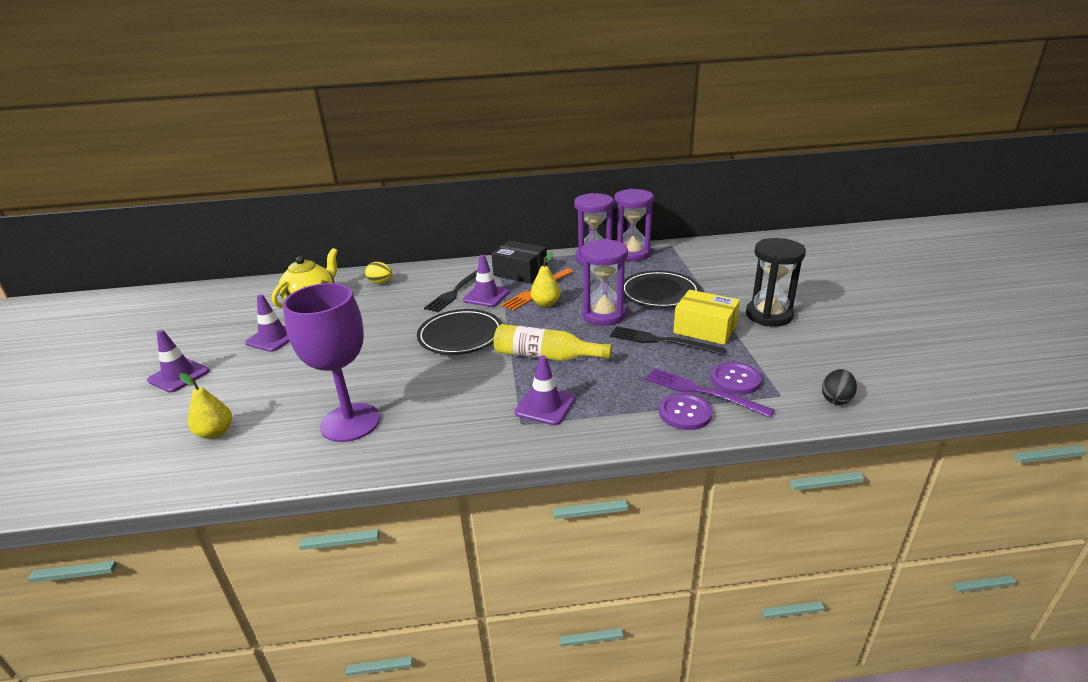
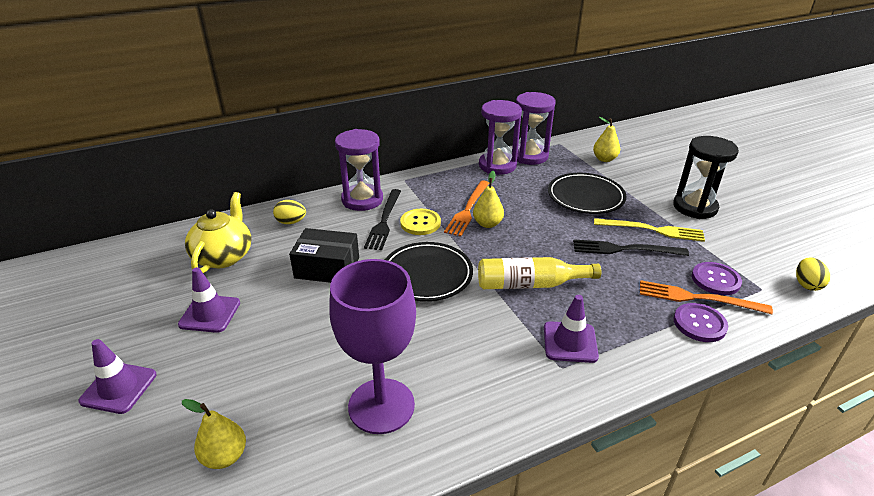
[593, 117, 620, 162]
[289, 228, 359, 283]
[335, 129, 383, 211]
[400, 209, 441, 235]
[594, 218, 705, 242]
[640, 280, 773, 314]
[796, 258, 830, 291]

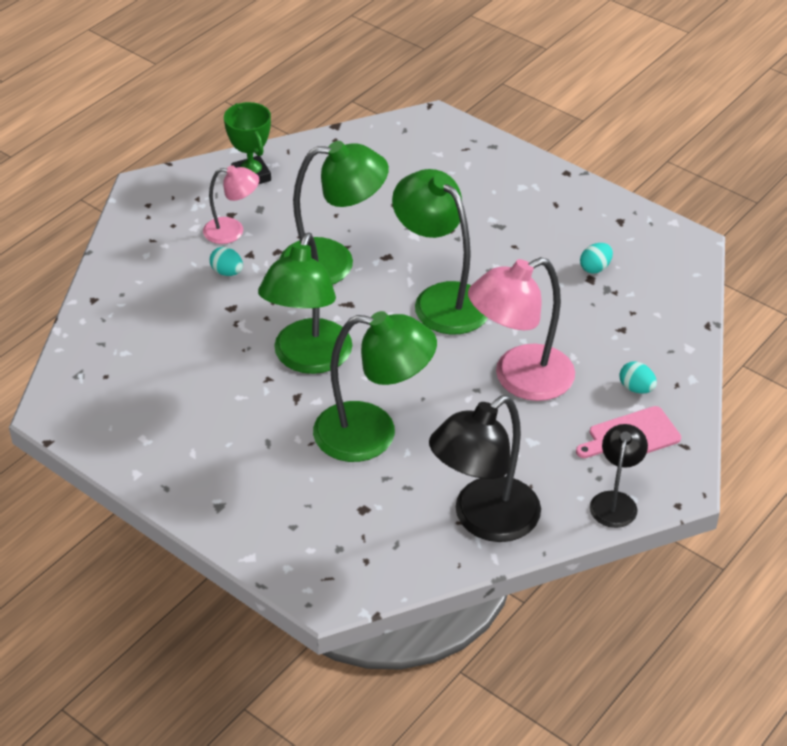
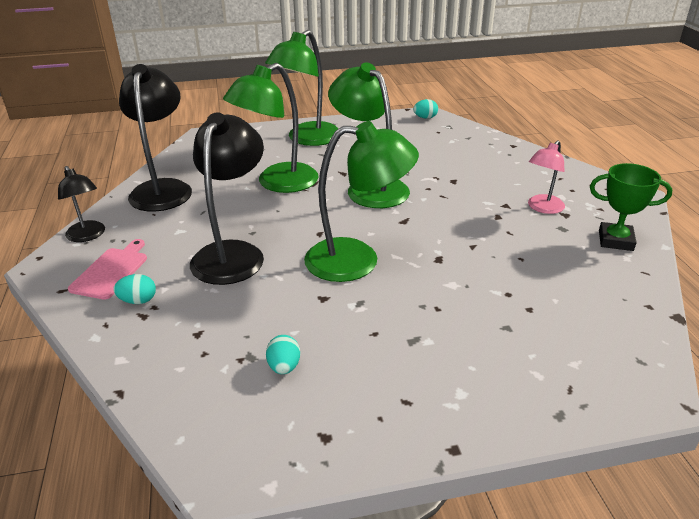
[413, 99, 438, 119]
[265, 30, 339, 146]
[190, 112, 264, 285]

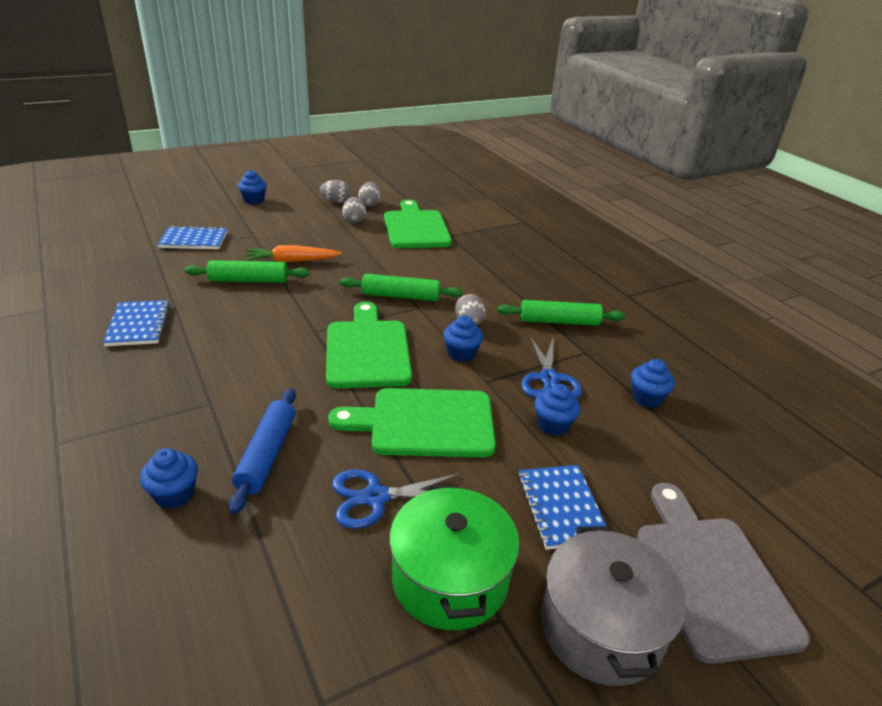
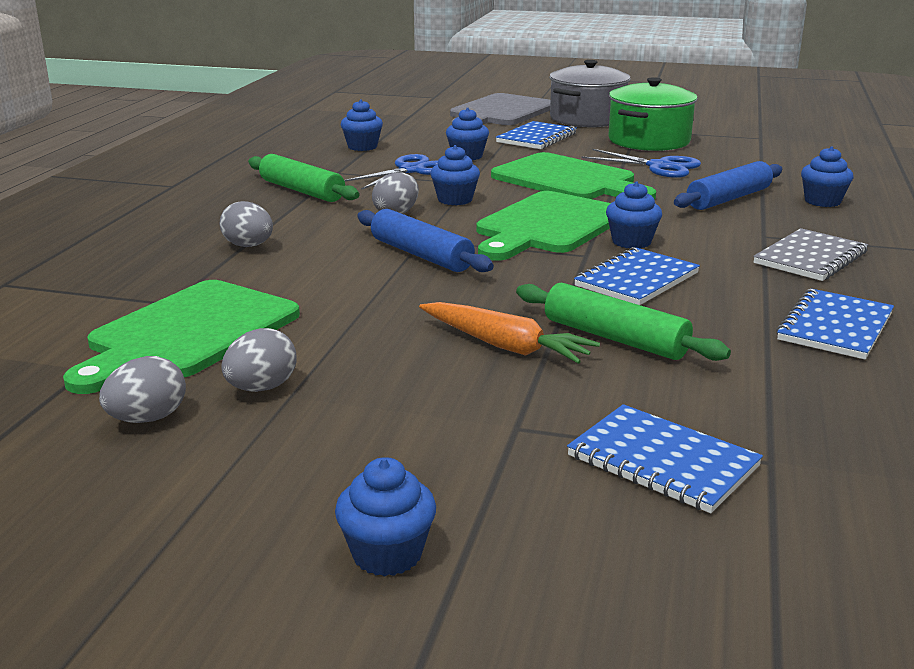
[574, 247, 700, 305]
[606, 181, 662, 249]
[753, 228, 868, 281]
[220, 201, 273, 247]
[357, 209, 494, 272]

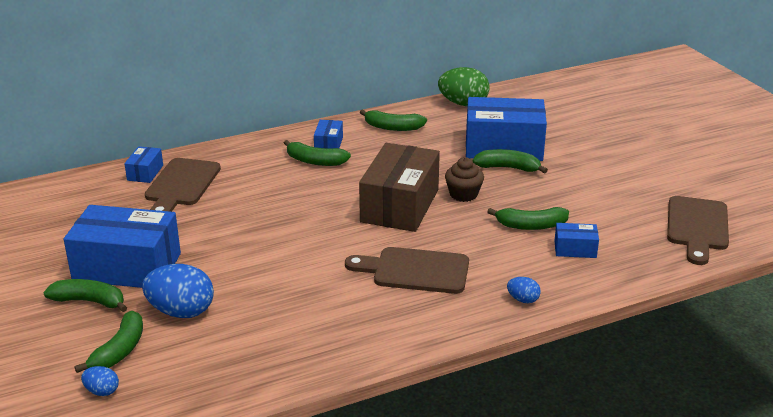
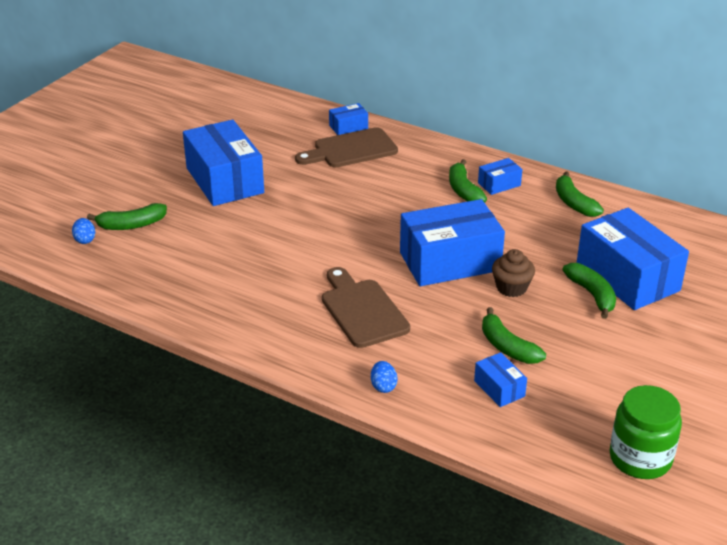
[43, 279, 127, 312] (first image)
[142, 264, 214, 318] (first image)
[438, 67, 490, 106] (first image)
[609, 385, 682, 479]
[400, 199, 505, 286]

++++++++++

● **WHAT TO DO**
Without any pictures, reproduce exactly the lines from the line that contains "[289, 228, 359, 283]" to the end of the entries above, both ends included.

● **EXERCISE OUTPUT**
[289, 228, 359, 283]
[335, 129, 383, 211]
[400, 209, 441, 235]
[594, 218, 705, 242]
[640, 280, 773, 314]
[796, 258, 830, 291]

[413, 99, 438, 119]
[265, 30, 339, 146]
[190, 112, 264, 285]

[574, 247, 700, 305]
[606, 181, 662, 249]
[753, 228, 868, 281]
[220, 201, 273, 247]
[357, 209, 494, 272]

[43, 279, 127, 312] (first image)
[142, 264, 214, 318] (first image)
[438, 67, 490, 106] (first image)
[609, 385, 682, 479]
[400, 199, 505, 286]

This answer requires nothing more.